* **How to complete this task**: Of the entries below, return exactly those lines that fall between the one containing "(purple) (397 199)" and the one containing "75 degrees counterclockwise", the two end lines included.

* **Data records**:

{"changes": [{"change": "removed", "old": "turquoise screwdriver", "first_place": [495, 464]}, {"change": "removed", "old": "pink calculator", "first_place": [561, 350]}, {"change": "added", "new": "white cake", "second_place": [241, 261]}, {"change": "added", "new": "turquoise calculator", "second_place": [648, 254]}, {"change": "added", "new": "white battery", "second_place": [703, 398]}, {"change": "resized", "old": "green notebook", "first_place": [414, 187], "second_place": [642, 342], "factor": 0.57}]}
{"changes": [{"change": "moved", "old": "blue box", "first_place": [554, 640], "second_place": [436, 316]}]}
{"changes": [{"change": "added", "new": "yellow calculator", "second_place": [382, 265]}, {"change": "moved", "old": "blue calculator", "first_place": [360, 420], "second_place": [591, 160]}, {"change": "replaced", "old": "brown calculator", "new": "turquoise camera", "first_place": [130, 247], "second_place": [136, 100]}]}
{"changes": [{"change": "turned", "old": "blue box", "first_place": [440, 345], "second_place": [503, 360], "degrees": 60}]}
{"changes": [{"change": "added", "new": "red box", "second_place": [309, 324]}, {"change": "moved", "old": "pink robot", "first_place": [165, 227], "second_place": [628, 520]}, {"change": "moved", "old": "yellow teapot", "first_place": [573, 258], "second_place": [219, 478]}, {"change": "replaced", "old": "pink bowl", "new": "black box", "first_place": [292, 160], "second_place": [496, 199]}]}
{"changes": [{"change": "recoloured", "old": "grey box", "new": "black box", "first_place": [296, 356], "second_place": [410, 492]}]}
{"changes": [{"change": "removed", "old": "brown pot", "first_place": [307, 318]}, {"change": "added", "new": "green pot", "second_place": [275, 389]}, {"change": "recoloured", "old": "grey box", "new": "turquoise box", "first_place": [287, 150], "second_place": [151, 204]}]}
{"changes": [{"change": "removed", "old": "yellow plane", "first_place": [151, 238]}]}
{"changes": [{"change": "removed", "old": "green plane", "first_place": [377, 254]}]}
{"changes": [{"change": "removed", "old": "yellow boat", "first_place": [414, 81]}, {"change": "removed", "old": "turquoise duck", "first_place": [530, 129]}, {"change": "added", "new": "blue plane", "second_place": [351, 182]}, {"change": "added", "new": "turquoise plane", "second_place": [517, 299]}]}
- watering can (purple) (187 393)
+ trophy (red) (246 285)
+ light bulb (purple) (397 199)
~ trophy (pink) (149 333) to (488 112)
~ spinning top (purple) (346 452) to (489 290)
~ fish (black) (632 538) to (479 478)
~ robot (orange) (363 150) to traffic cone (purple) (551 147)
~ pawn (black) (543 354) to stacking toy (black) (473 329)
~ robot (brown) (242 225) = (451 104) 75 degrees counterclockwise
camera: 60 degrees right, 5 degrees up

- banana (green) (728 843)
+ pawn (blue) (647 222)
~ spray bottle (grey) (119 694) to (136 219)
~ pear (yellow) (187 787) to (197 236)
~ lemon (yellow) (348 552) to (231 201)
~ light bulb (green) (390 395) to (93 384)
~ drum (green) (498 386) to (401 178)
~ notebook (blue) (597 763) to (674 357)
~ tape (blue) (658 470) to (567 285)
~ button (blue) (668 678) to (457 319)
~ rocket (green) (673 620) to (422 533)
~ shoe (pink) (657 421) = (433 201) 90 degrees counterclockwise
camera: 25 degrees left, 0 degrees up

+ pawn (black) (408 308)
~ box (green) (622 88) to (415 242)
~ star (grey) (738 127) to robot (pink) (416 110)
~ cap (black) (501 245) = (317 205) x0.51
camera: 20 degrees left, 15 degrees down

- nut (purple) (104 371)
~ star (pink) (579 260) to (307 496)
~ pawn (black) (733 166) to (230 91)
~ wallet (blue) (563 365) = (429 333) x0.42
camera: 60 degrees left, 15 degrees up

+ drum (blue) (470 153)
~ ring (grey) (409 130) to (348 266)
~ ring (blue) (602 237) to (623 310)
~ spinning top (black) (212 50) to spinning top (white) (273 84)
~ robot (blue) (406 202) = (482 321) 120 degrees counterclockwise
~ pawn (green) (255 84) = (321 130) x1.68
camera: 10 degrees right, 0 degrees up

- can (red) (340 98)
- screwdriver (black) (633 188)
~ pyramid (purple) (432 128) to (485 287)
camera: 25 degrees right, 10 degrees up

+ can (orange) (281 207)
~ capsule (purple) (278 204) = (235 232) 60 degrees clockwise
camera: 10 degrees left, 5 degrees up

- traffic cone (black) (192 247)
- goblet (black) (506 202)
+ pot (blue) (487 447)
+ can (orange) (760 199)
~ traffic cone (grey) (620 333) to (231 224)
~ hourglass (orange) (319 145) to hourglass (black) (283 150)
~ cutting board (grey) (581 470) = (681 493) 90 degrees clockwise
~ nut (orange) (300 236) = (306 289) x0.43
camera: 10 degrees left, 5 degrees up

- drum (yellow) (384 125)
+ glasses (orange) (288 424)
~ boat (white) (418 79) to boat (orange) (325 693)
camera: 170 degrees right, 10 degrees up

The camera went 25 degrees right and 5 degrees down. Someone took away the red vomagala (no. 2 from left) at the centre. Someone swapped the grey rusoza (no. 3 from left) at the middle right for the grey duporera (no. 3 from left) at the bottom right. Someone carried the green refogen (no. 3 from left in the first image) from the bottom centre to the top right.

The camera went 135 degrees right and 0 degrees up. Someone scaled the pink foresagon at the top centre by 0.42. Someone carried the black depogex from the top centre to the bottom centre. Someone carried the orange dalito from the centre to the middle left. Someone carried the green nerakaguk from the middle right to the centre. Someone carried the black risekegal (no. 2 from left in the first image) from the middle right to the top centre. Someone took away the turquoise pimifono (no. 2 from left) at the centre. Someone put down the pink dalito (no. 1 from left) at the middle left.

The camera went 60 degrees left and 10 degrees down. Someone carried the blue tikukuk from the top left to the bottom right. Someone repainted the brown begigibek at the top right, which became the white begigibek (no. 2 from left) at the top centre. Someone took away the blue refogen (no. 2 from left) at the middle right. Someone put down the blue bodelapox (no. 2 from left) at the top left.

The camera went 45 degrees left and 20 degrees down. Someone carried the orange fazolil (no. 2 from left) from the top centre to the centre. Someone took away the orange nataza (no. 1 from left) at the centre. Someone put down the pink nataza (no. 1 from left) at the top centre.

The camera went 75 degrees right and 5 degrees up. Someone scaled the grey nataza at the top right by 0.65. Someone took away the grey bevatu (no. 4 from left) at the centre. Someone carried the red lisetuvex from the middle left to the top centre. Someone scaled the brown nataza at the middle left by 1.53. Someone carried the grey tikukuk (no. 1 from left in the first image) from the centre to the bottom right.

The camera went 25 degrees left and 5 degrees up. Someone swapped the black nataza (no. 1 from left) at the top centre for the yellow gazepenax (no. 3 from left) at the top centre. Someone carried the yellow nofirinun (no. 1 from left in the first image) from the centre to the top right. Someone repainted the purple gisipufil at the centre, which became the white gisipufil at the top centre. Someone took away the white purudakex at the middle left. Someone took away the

* **Expected answer**:
+ light bulb (purple) (397 199)
~ trophy (pink) (149 333) to (488 112)
~ spinning top (purple) (346 452) to (489 290)
~ fish (black) (632 538) to (479 478)
~ robot (orange) (363 150) to traffic cone (purple) (551 147)
~ pawn (black) (543 354) to stacking toy (black) (473 329)
~ robot (brown) (242 225) = (451 104) 75 degrees counterclockwise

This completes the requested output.